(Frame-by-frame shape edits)

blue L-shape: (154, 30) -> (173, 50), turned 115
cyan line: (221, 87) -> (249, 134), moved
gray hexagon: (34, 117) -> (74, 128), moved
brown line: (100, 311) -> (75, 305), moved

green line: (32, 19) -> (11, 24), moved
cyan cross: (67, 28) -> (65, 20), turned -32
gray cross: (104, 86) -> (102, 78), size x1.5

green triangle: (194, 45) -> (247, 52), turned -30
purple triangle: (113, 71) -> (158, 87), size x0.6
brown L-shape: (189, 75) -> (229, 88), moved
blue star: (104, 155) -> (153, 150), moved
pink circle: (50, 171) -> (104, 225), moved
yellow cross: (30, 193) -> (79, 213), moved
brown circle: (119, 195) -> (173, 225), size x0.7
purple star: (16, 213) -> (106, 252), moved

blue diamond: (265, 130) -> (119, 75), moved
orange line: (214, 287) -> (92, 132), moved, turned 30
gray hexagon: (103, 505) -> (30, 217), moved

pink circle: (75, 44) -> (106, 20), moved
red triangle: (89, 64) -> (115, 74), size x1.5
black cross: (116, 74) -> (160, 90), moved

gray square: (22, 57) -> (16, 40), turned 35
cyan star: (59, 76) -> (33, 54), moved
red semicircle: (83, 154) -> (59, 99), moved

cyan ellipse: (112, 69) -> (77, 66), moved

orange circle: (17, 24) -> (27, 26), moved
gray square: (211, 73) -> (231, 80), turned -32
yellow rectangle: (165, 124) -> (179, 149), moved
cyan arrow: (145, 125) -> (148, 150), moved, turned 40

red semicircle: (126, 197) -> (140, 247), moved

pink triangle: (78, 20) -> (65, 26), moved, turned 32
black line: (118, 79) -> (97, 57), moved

** To do **
The word "blue" appears in some of the lines above. Copy those lines.

** Written reply **
blue L-shape: (154, 30) -> (173, 50), turned 115
blue star: (104, 155) -> (153, 150), moved
blue diamond: (265, 130) -> (119, 75), moved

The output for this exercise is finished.